WORK TO BE COMPLETED: Each entry below should be printed exactly, with every image left out.

[[ RAW DATA open ]]

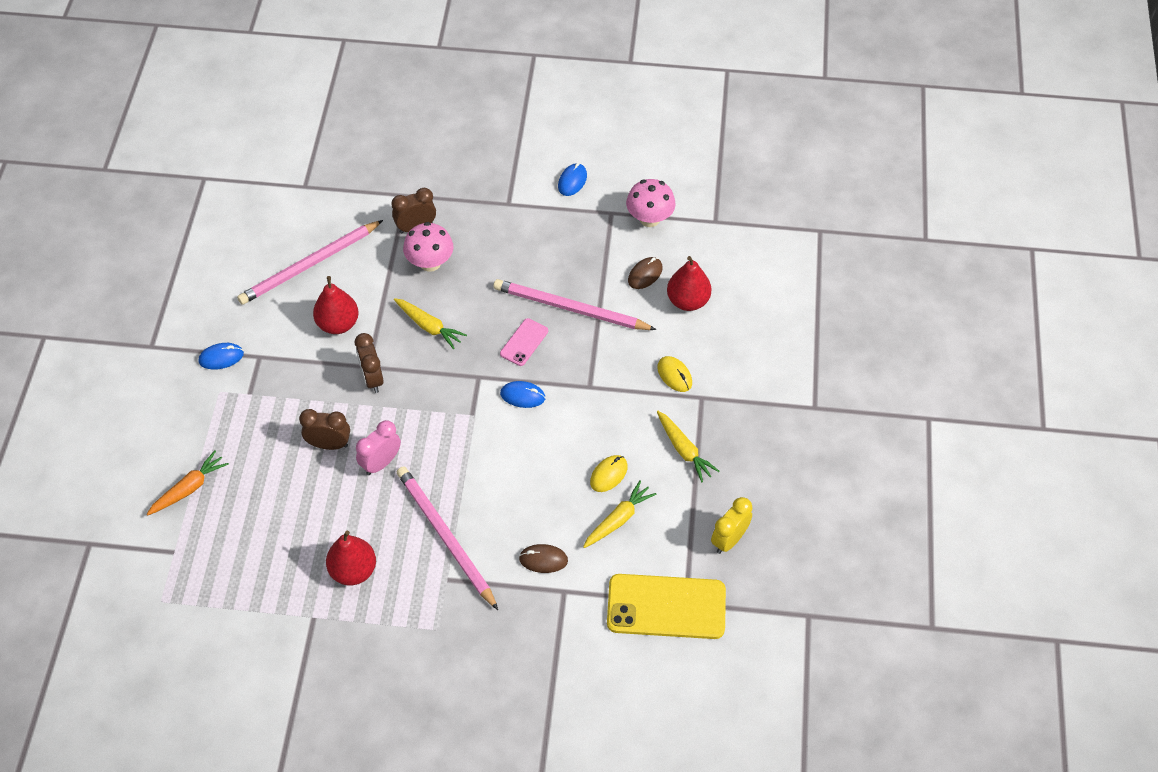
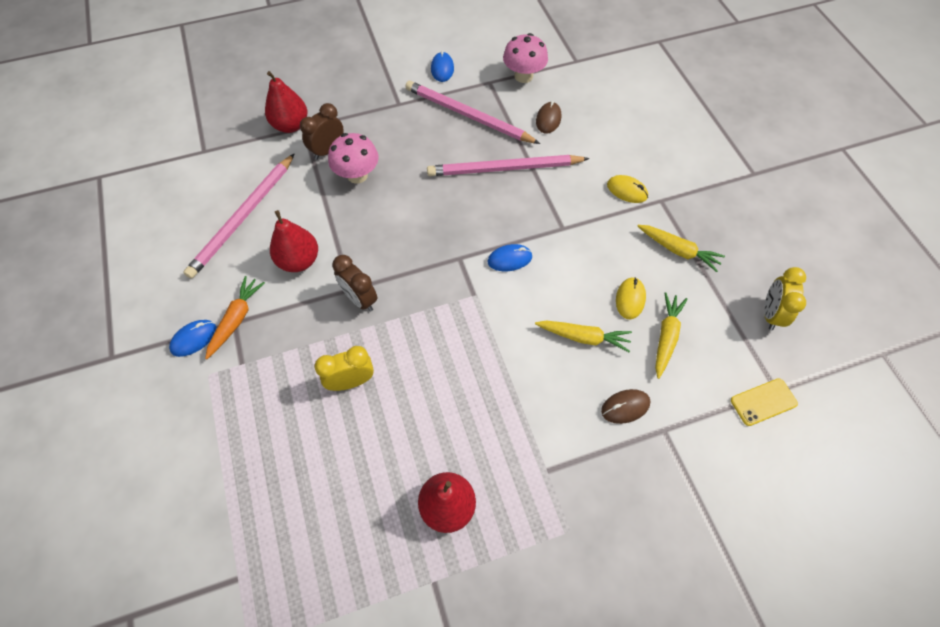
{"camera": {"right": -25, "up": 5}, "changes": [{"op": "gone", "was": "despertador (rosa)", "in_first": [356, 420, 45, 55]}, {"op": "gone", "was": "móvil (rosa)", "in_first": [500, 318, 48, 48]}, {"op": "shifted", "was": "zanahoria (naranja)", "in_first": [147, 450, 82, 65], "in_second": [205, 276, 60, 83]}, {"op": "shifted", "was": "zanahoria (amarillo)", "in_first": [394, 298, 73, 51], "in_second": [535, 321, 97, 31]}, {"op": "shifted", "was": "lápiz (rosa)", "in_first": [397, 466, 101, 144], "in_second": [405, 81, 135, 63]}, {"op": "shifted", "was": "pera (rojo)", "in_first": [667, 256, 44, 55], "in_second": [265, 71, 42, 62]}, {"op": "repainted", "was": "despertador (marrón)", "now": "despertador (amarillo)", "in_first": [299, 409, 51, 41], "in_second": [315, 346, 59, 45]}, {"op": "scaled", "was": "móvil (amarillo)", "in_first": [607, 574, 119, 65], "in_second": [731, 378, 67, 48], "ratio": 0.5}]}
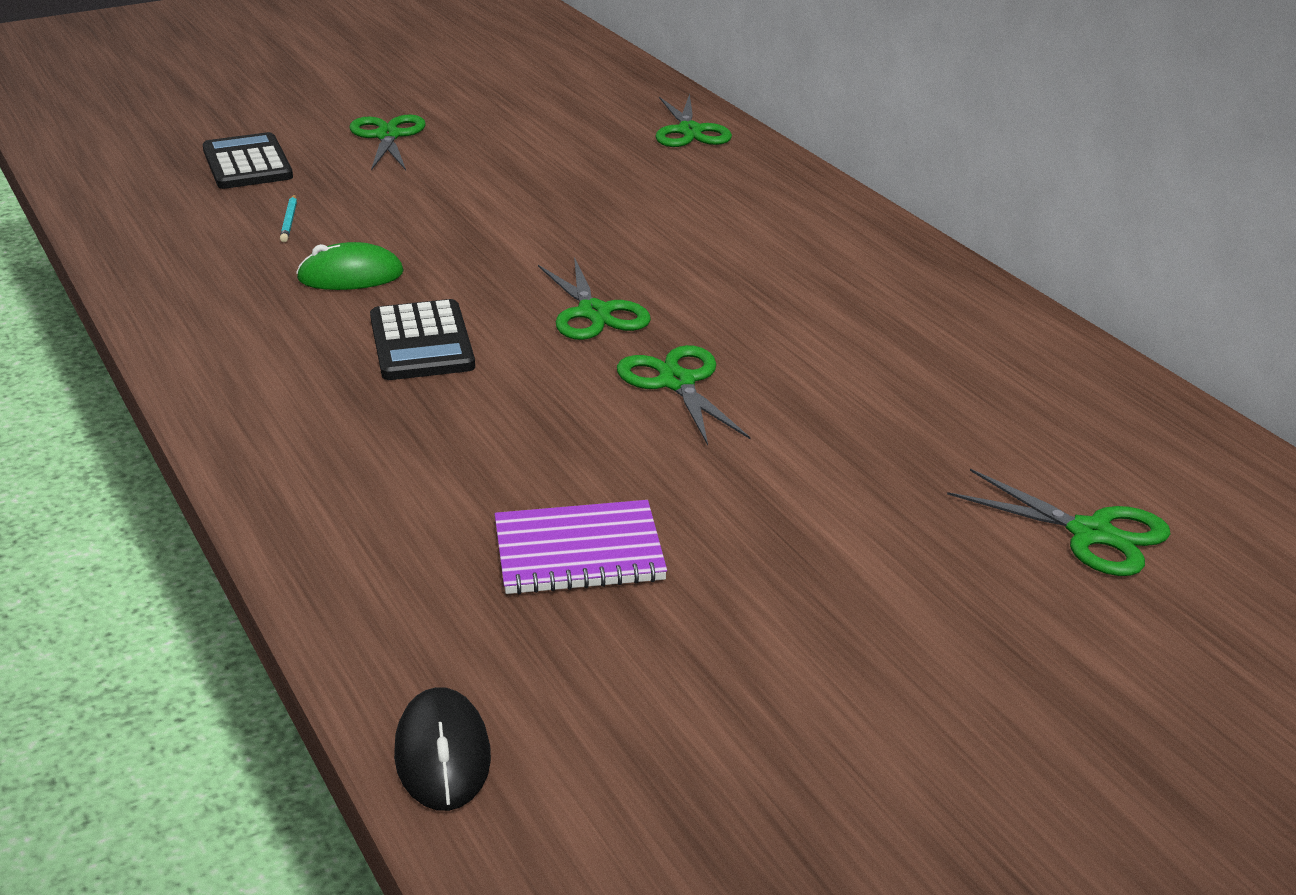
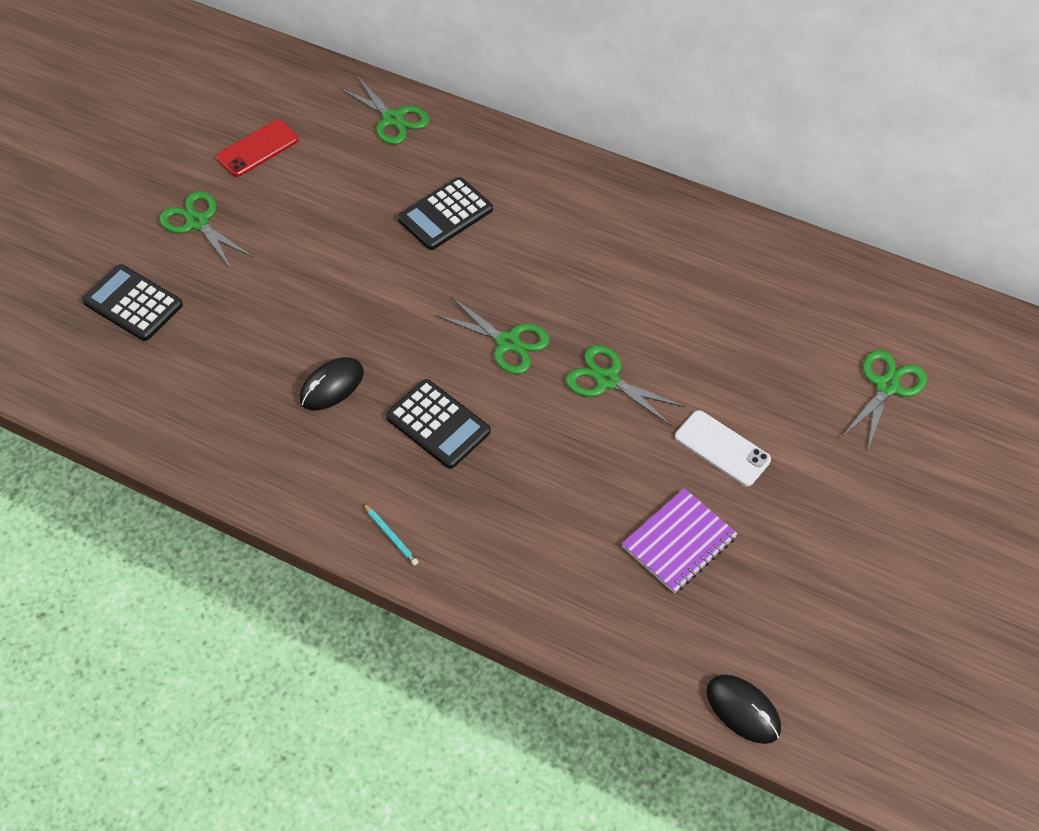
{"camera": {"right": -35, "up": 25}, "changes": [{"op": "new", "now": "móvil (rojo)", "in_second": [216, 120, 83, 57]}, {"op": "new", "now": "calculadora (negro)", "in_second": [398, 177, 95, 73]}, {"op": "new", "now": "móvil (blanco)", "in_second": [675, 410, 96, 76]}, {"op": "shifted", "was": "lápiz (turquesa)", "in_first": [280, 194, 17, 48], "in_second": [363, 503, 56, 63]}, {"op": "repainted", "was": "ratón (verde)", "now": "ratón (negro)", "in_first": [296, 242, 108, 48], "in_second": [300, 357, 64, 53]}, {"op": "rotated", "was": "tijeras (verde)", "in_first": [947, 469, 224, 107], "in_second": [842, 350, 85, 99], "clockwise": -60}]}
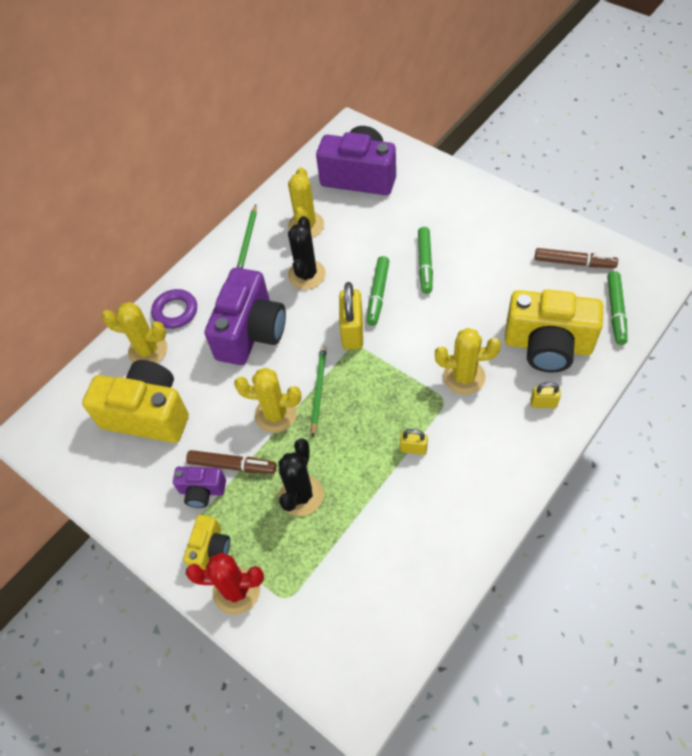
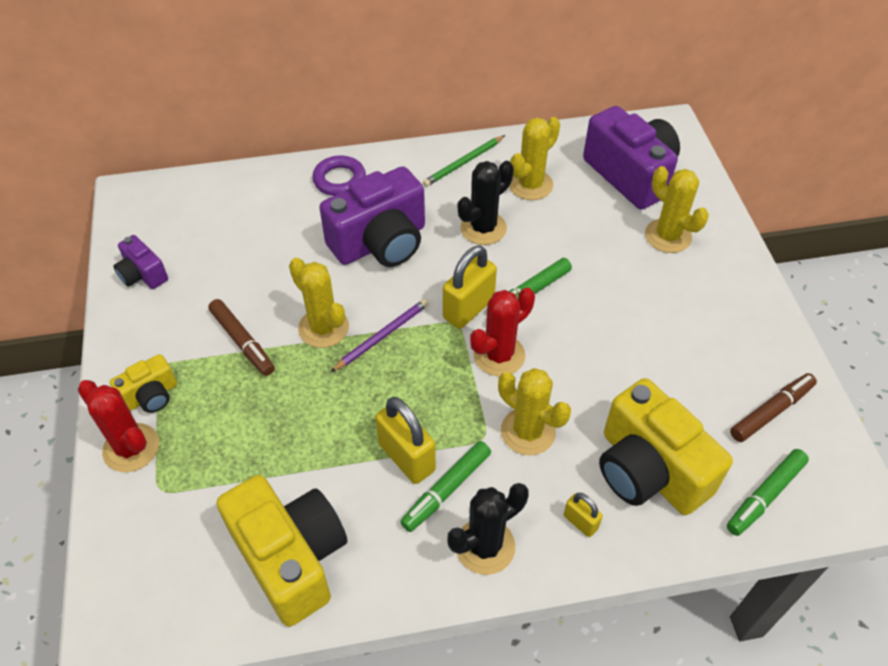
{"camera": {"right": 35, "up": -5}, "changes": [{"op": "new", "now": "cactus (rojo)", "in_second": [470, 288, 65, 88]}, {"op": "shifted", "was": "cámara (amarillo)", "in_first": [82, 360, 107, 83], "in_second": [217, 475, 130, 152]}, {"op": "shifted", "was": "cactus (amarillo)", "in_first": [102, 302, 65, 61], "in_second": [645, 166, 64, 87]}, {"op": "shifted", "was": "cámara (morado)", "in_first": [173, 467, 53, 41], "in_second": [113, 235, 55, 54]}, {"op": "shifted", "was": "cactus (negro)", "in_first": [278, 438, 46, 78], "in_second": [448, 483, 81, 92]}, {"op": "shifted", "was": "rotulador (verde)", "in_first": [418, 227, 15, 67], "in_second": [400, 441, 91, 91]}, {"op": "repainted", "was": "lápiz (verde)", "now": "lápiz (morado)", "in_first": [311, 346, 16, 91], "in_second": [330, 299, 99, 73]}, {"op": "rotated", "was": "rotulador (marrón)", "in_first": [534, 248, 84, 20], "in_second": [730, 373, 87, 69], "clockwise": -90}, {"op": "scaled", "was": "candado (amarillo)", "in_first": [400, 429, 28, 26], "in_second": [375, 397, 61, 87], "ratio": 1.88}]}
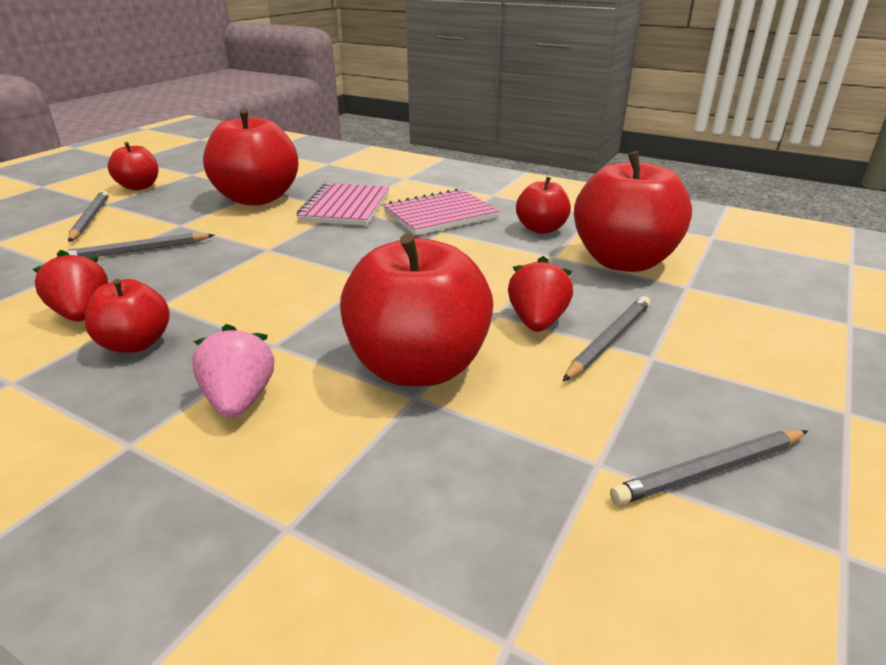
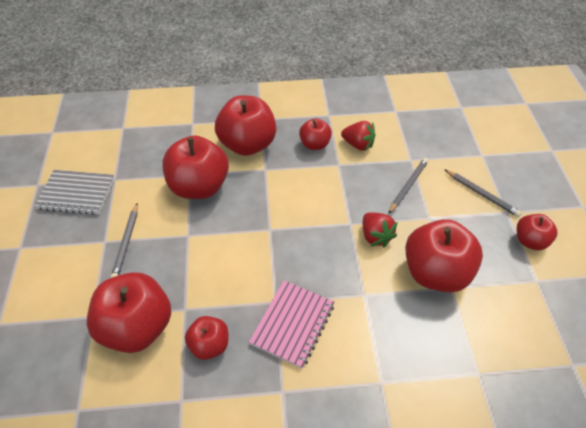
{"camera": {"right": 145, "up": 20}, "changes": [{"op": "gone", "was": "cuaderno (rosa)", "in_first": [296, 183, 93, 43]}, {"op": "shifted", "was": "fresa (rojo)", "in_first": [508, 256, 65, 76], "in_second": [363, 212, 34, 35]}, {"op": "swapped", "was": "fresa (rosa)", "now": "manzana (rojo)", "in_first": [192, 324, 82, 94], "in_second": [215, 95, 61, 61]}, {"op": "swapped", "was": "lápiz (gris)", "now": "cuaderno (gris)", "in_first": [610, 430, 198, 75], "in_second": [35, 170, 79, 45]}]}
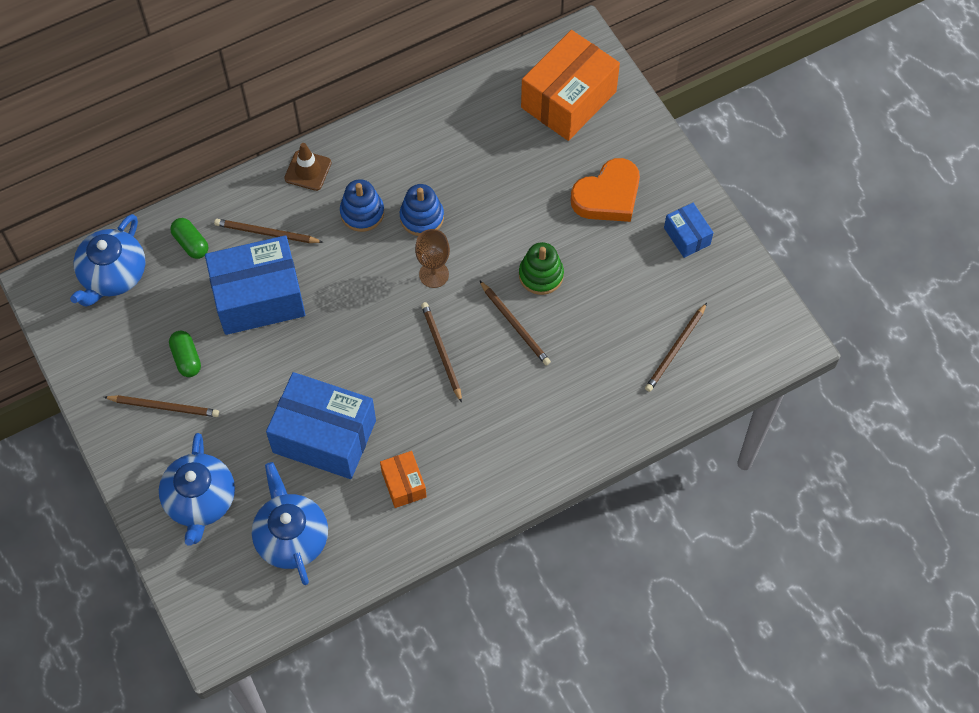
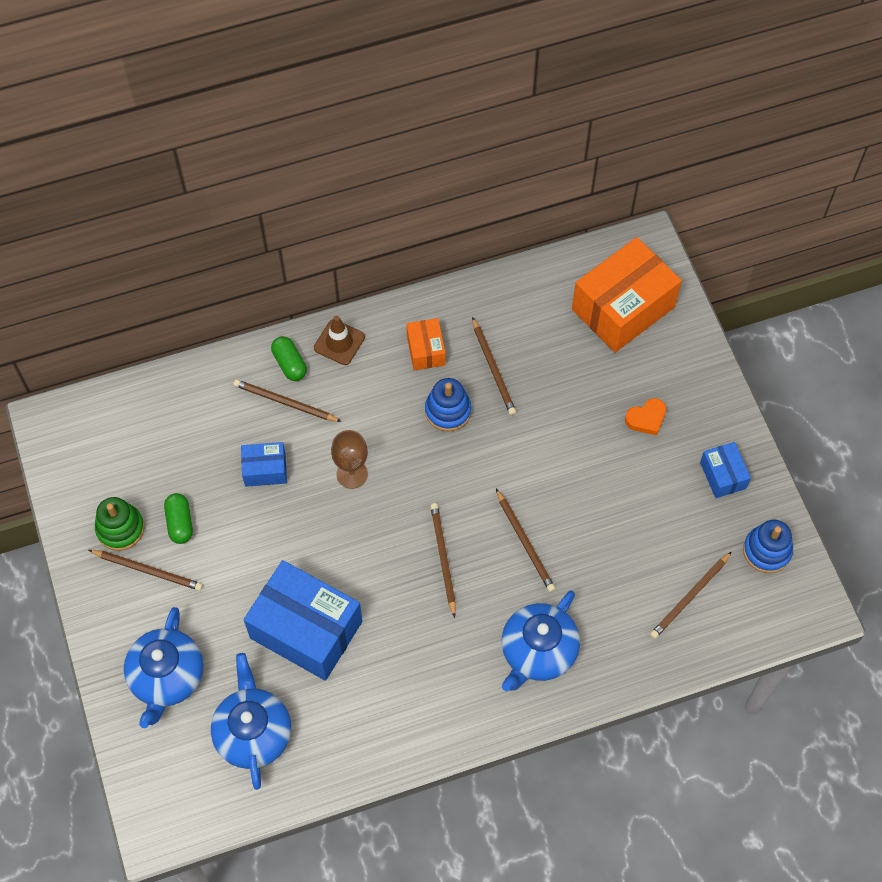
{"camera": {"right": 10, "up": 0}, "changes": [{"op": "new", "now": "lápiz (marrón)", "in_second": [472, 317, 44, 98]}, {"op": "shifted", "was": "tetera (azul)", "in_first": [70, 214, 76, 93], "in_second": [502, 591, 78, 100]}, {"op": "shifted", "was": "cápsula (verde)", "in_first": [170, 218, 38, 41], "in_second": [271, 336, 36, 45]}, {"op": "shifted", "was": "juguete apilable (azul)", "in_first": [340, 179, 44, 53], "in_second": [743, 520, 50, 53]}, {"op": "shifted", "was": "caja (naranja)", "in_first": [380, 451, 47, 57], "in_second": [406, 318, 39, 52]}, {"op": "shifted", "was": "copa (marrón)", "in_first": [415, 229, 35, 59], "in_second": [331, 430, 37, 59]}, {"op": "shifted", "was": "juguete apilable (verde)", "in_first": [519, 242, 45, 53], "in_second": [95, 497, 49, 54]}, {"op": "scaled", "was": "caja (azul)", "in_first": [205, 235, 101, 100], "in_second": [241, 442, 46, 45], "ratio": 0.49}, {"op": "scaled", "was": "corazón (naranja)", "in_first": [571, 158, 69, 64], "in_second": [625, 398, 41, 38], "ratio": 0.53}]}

[[ RAW DATA closed ]]

SOLUTION FOR THIS TASK:
{"camera": {"right": -25, "up": 5}, "changes": [{"op": "gone", "was": "despertador (rosa)", "in_first": [356, 420, 45, 55]}, {"op": "gone", "was": "móvil (rosa)", "in_first": [500, 318, 48, 48]}, {"op": "shifted", "was": "zanahoria (naranja)", "in_first": [147, 450, 82, 65], "in_second": [205, 276, 60, 83]}, {"op": "shifted", "was": "zanahoria (amarillo)", "in_first": [394, 298, 73, 51], "in_second": [535, 321, 97, 31]}, {"op": "shifted", "was": "lápiz (rosa)", "in_first": [397, 466, 101, 144], "in_second": [405, 81, 135, 63]}, {"op": "shifted", "was": "pera (rojo)", "in_first": [667, 256, 44, 55], "in_second": [265, 71, 42, 62]}, {"op": "repainted", "was": "despertador (marrón)", "now": "despertador (amarillo)", "in_first": [299, 409, 51, 41], "in_second": [315, 346, 59, 45]}, {"op": "scaled", "was": "móvil (amarillo)", "in_first": [607, 574, 119, 65], "in_second": [731, 378, 67, 48], "ratio": 0.5}]}
{"camera": {"right": -35, "up": 25}, "changes": [{"op": "new", "now": "móvil (rojo)", "in_second": [216, 120, 83, 57]}, {"op": "new", "now": "calculadora (negro)", "in_second": [398, 177, 95, 73]}, {"op": "new", "now": "móvil (blanco)", "in_second": [675, 410, 96, 76]}, {"op": "shifted", "was": "lápiz (turquesa)", "in_first": [280, 194, 17, 48], "in_second": [363, 503, 56, 63]}, {"op": "repainted", "was": "ratón (verde)", "now": "ratón (negro)", "in_first": [296, 242, 108, 48], "in_second": [300, 357, 64, 53]}, {"op": "rotated", "was": "tijeras (verde)", "in_first": [947, 469, 224, 107], "in_second": [842, 350, 85, 99], "clockwise": -60}]}
{"camera": {"right": 35, "up": -5}, "changes": [{"op": "new", "now": "cactus (rojo)", "in_second": [470, 288, 65, 88]}, {"op": "shifted", "was": "cámara (amarillo)", "in_first": [82, 360, 107, 83], "in_second": [217, 475, 130, 152]}, {"op": "shifted", "was": "cactus (amarillo)", "in_first": [102, 302, 65, 61], "in_second": [645, 166, 64, 87]}, {"op": "shifted", "was": "cámara (morado)", "in_first": [173, 467, 53, 41], "in_second": [113, 235, 55, 54]}, {"op": "shifted", "was": "cactus (negro)", "in_first": [278, 438, 46, 78], "in_second": [448, 483, 81, 92]}, {"op": "shifted", "was": "rotulador (verde)", "in_first": [418, 227, 15, 67], "in_second": [400, 441, 91, 91]}, {"op": "repainted", "was": "lápiz (verde)", "now": "lápiz (morado)", "in_first": [311, 346, 16, 91], "in_second": [330, 299, 99, 73]}, {"op": "rotated", "was": "rotulador (marrón)", "in_first": [534, 248, 84, 20], "in_second": [730, 373, 87, 69], "clockwise": -90}, {"op": "scaled", "was": "candado (amarillo)", "in_first": [400, 429, 28, 26], "in_second": [375, 397, 61, 87], "ratio": 1.88}]}
{"camera": {"right": 145, "up": 20}, "changes": [{"op": "gone", "was": "cuaderno (rosa)", "in_first": [296, 183, 93, 43]}, {"op": "shifted", "was": "fresa (rojo)", "in_first": [508, 256, 65, 76], "in_second": [363, 212, 34, 35]}, {"op": "swapped", "was": "fresa (rosa)", "now": "manzana (rojo)", "in_first": [192, 324, 82, 94], "in_second": [215, 95, 61, 61]}, {"op": "swapped", "was": "lápiz (gris)", "now": "cuaderno (gris)", "in_first": [610, 430, 198, 75], "in_second": [35, 170, 79, 45]}]}
{"camera": {"right": 10, "up": 0}, "changes": [{"op": "new", "now": "lápiz (marrón)", "in_second": [472, 317, 44, 98]}, {"op": "shifted", "was": "tetera (azul)", "in_first": [70, 214, 76, 93], "in_second": [502, 591, 78, 100]}, {"op": "shifted", "was": "cápsula (verde)", "in_first": [170, 218, 38, 41], "in_second": [271, 336, 36, 45]}, {"op": "shifted", "was": "juguete apilable (azul)", "in_first": [340, 179, 44, 53], "in_second": [743, 520, 50, 53]}, {"op": "shifted", "was": "caja (naranja)", "in_first": [380, 451, 47, 57], "in_second": [406, 318, 39, 52]}, {"op": "shifted", "was": "copa (marrón)", "in_first": [415, 229, 35, 59], "in_second": [331, 430, 37, 59]}, {"op": "shifted", "was": "juguete apilable (verde)", "in_first": [519, 242, 45, 53], "in_second": [95, 497, 49, 54]}, {"op": "scaled", "was": "caja (azul)", "in_first": [205, 235, 101, 100], "in_second": [241, 442, 46, 45], "ratio": 0.49}, {"op": "scaled", "was": "corazón (naranja)", "in_first": [571, 158, 69, 64], "in_second": [625, 398, 41, 38], "ratio": 0.53}]}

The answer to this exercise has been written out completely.